BEGIN Provided data
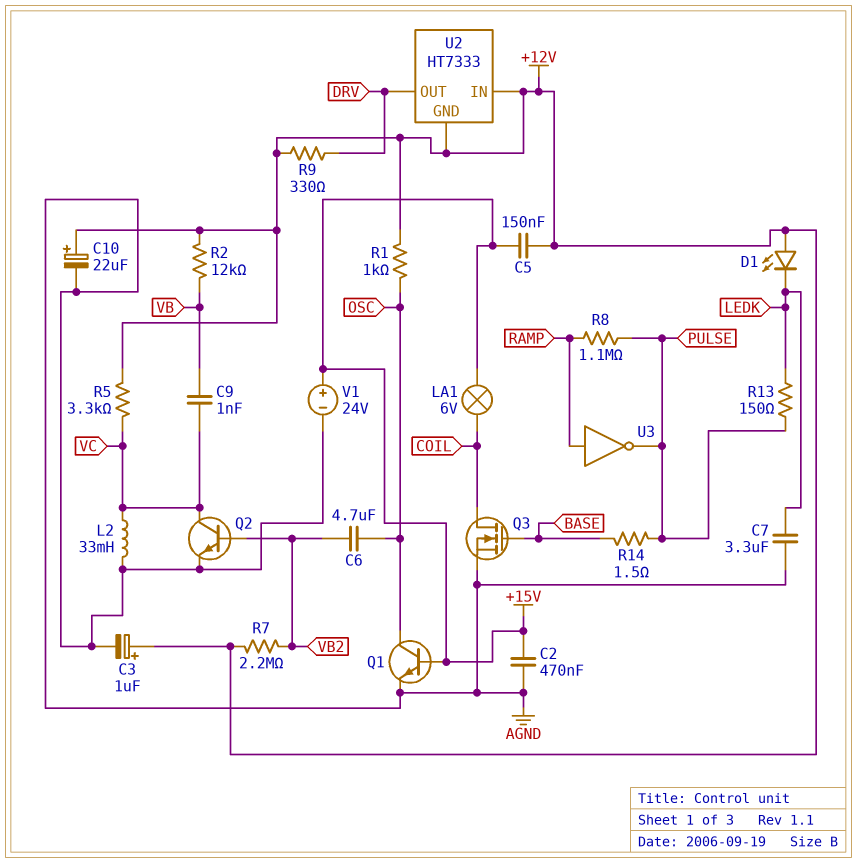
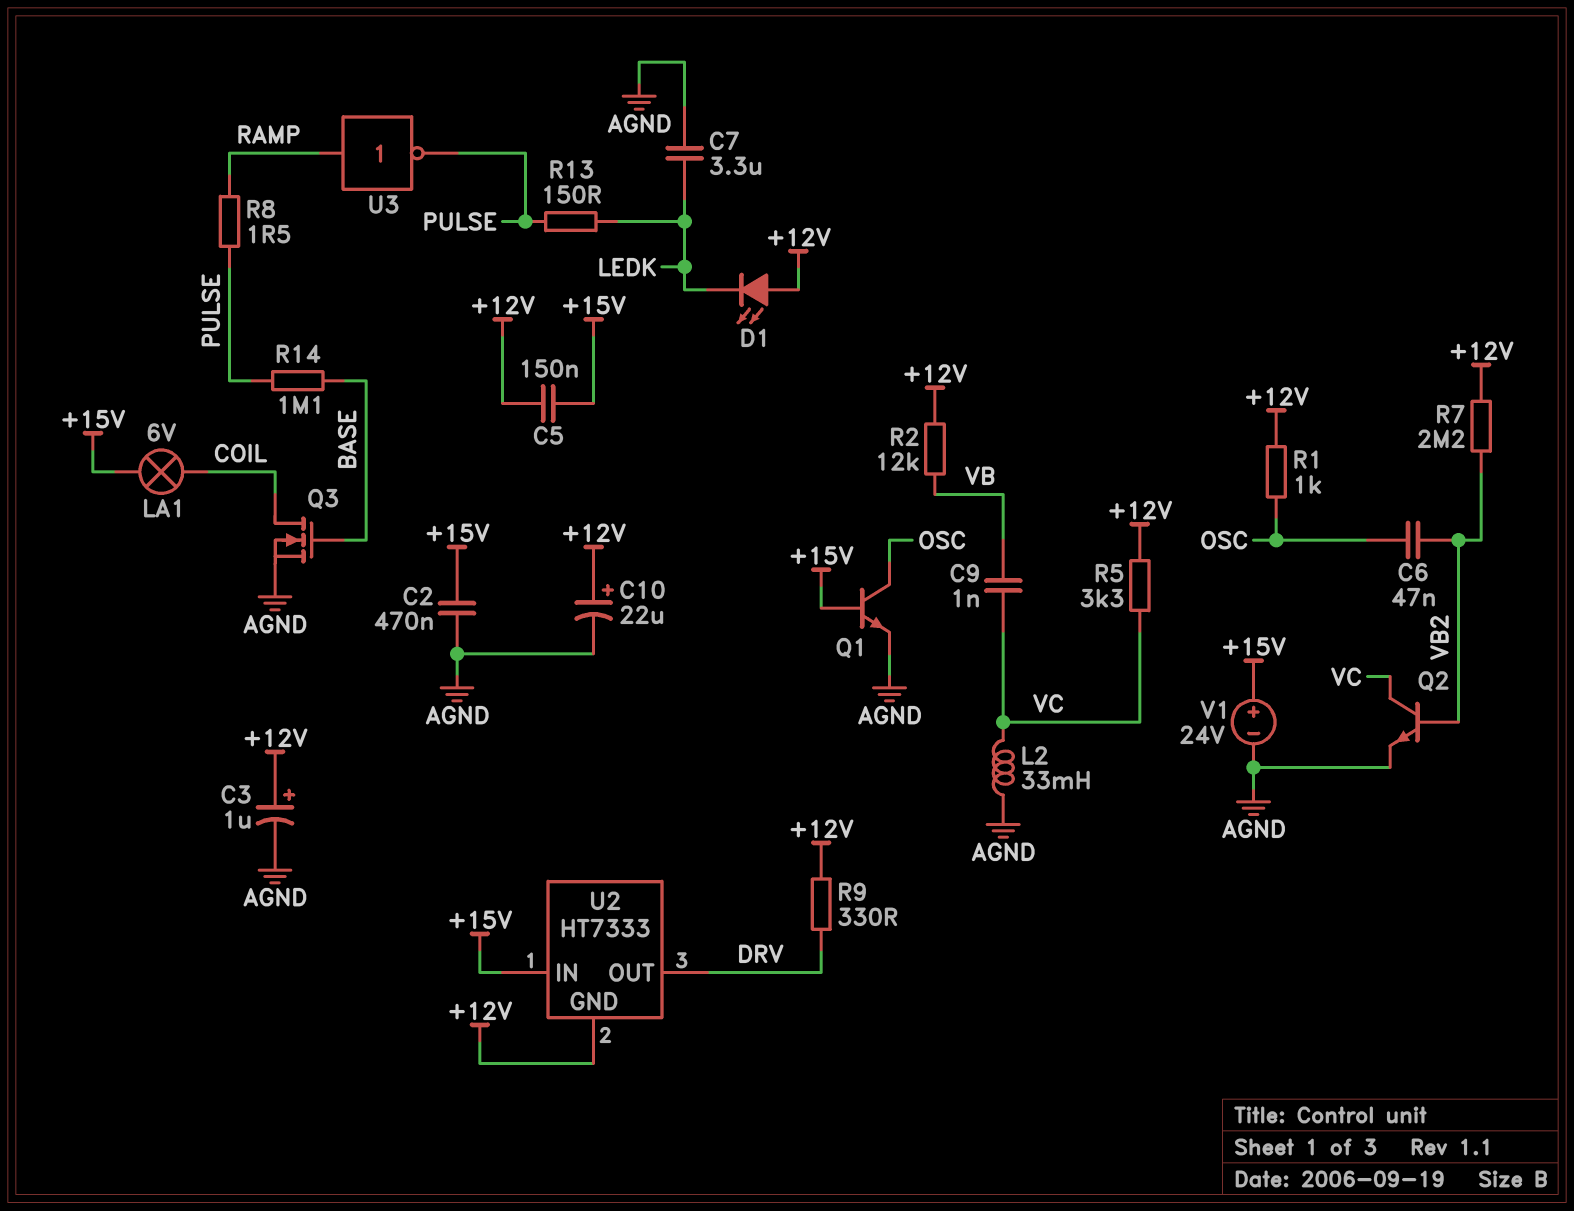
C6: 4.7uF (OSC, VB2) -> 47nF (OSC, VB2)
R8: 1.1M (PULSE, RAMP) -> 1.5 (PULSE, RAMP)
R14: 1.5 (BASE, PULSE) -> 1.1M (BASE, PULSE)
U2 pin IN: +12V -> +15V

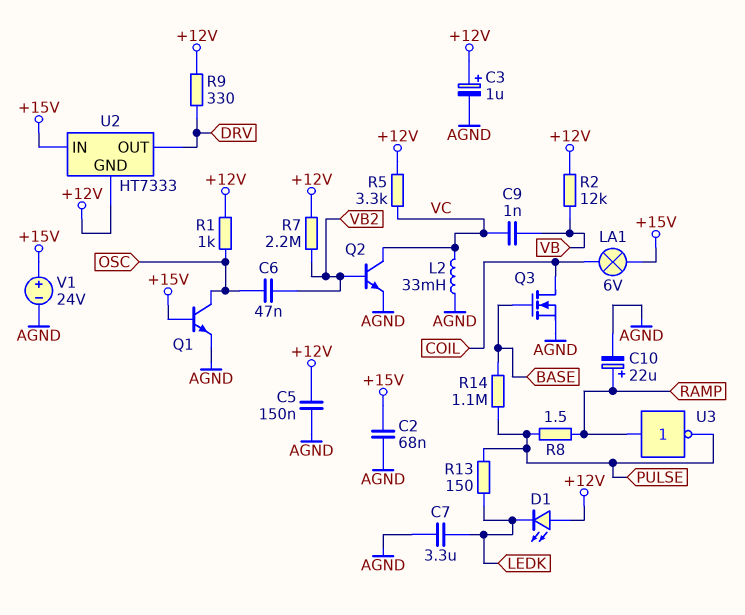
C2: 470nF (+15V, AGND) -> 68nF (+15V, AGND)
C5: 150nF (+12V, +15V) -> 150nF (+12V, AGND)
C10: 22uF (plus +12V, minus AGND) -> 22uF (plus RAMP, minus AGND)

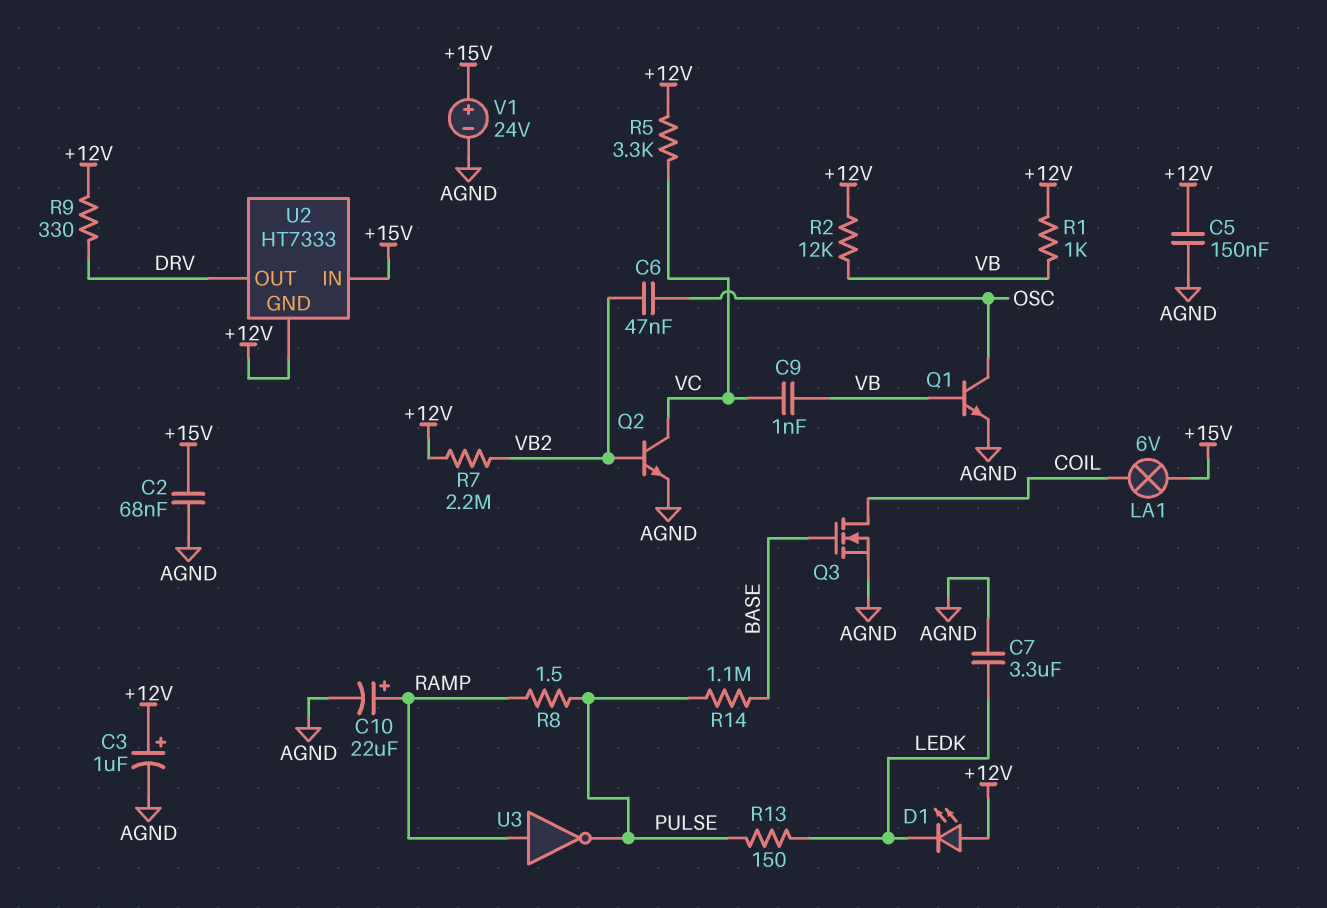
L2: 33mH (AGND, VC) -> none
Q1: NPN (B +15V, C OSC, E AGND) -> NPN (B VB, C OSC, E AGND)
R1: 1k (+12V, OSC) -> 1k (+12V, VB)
END Provided data
### Problem to work on
The copy you return must match the records above exactly, minus any images.

### Solution below
C6: 4.7uF (OSC, VB2) -> 47nF (OSC, VB2)
R8: 1.1M (PULSE, RAMP) -> 1.5 (PULSE, RAMP)
R14: 1.5 (BASE, PULSE) -> 1.1M (BASE, PULSE)
U2 pin IN: +12V -> +15V

C2: 470nF (+15V, AGND) -> 68nF (+15V, AGND)
C5: 150nF (+12V, +15V) -> 150nF (+12V, AGND)
C10: 22uF (plus +12V, minus AGND) -> 22uF (plus RAMP, minus AGND)

L2: 33mH (AGND, VC) -> none
Q1: NPN (B +15V, C OSC, E AGND) -> NPN (B VB, C OSC, E AGND)
R1: 1k (+12V, OSC) -> 1k (+12V, VB)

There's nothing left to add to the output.